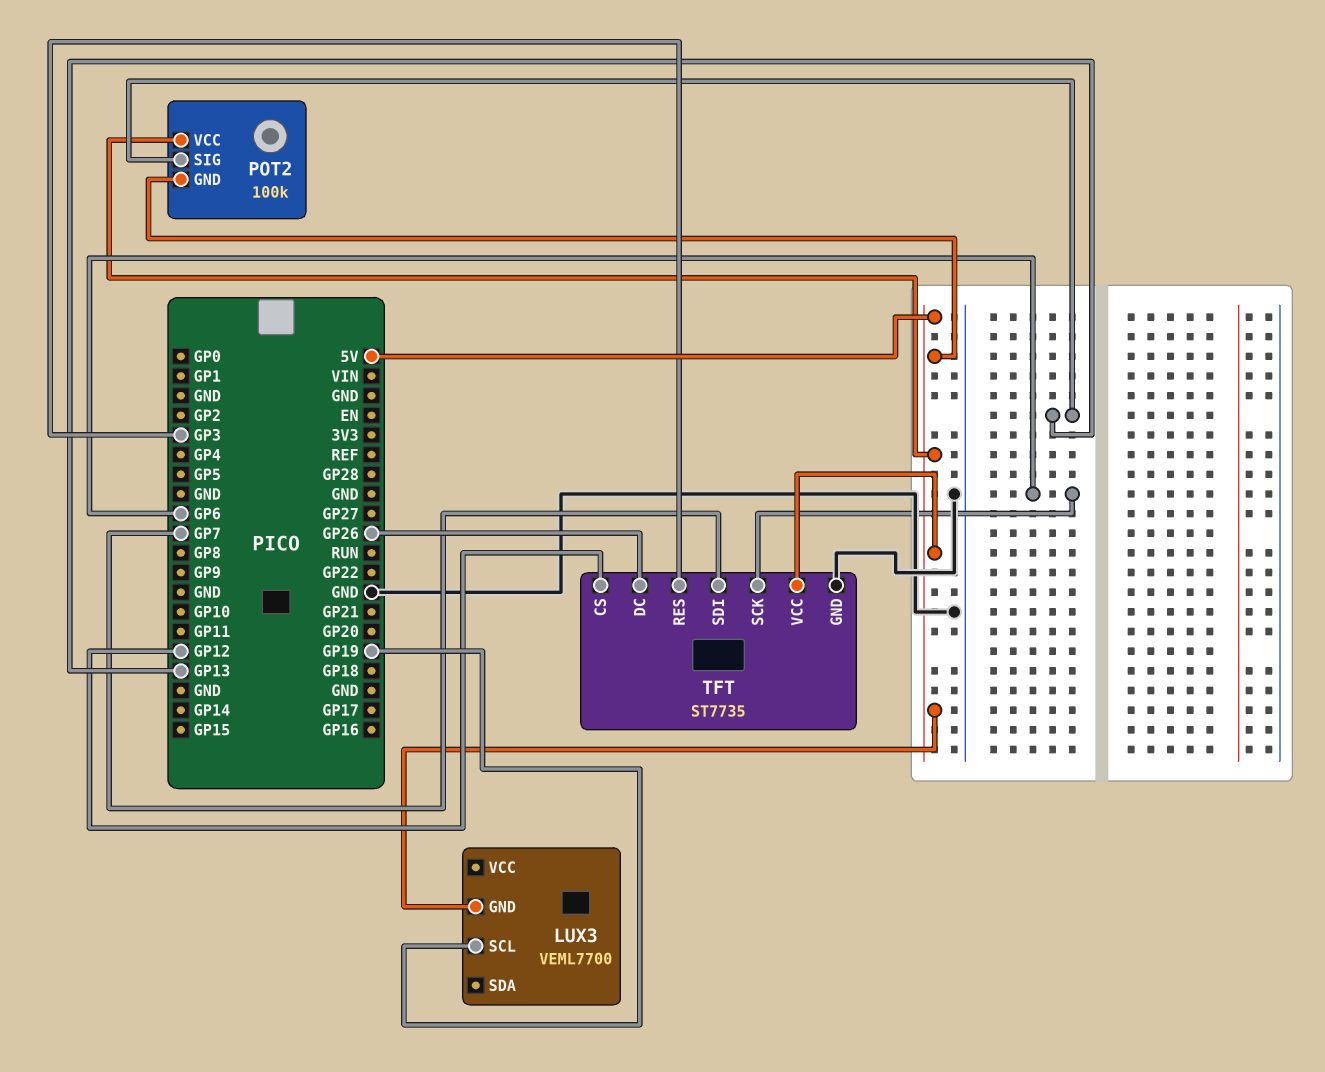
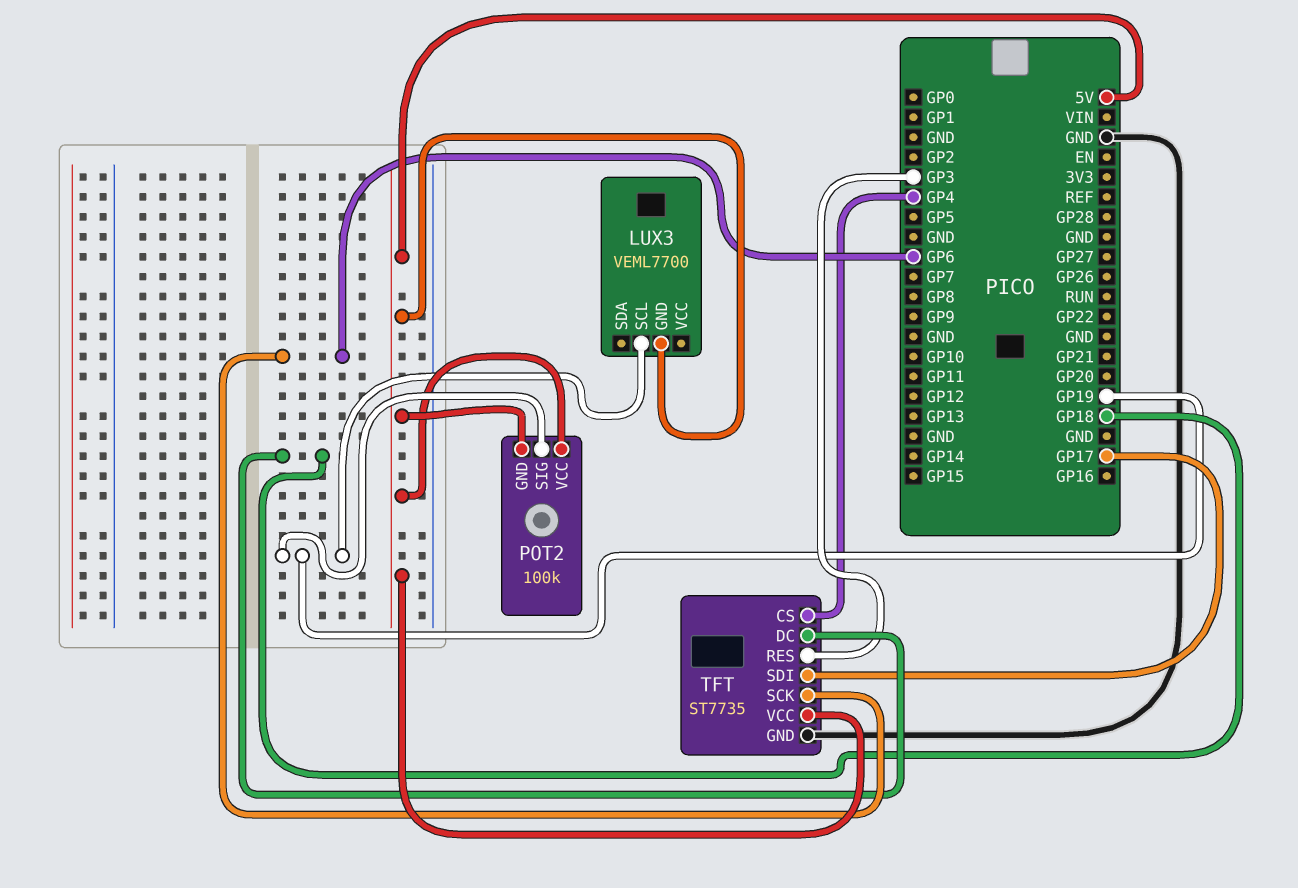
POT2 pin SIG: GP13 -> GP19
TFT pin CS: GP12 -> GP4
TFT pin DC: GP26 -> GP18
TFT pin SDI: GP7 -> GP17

****************

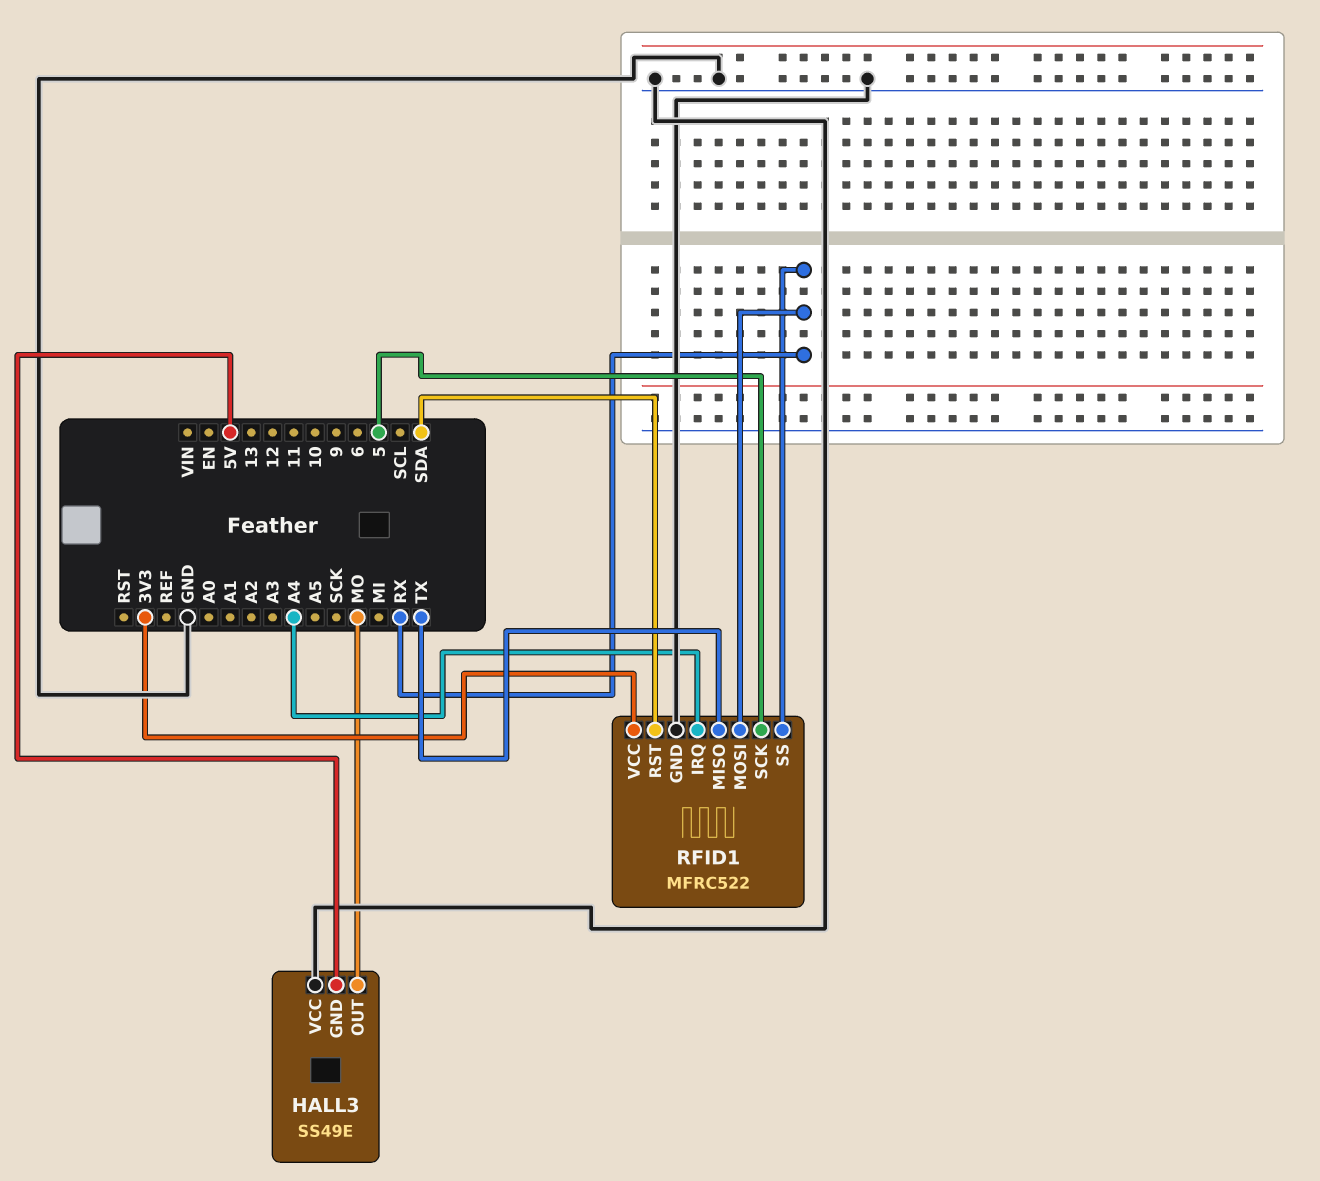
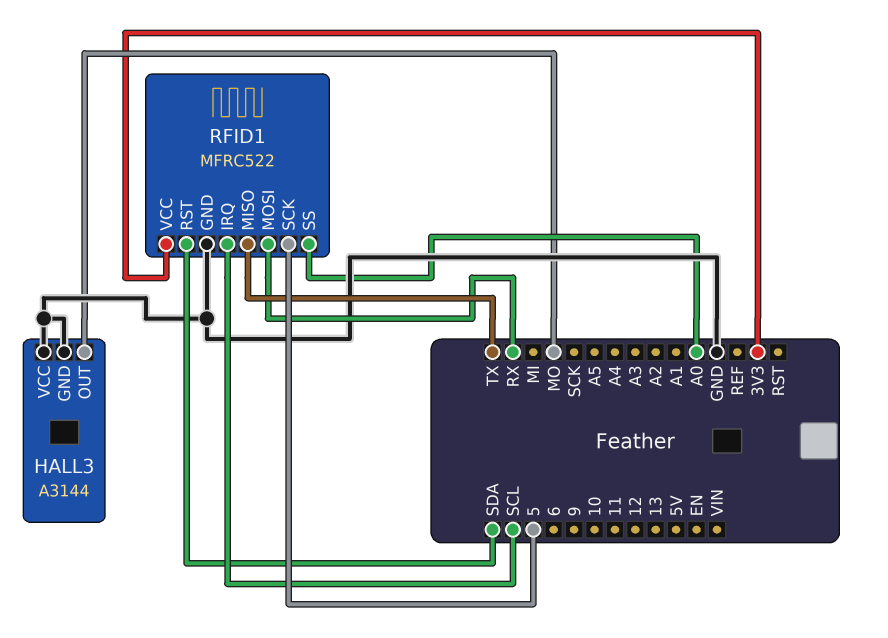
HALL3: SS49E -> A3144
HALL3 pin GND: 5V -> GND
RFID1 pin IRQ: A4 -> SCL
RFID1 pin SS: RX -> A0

****************

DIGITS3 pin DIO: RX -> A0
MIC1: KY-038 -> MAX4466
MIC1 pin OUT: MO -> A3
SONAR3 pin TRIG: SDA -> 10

****************

[What you are asked to do]
For the material above, reproduce exactly the lines from the line with "POT2 pin SIG: GP13 -> GP19" to the line with "TFT pin SDI: GP7 -> GP17", inclusive, and exclude all others.

[Result]
POT2 pin SIG: GP13 -> GP19
TFT pin CS: GP12 -> GP4
TFT pin DC: GP26 -> GP18
TFT pin SDI: GP7 -> GP17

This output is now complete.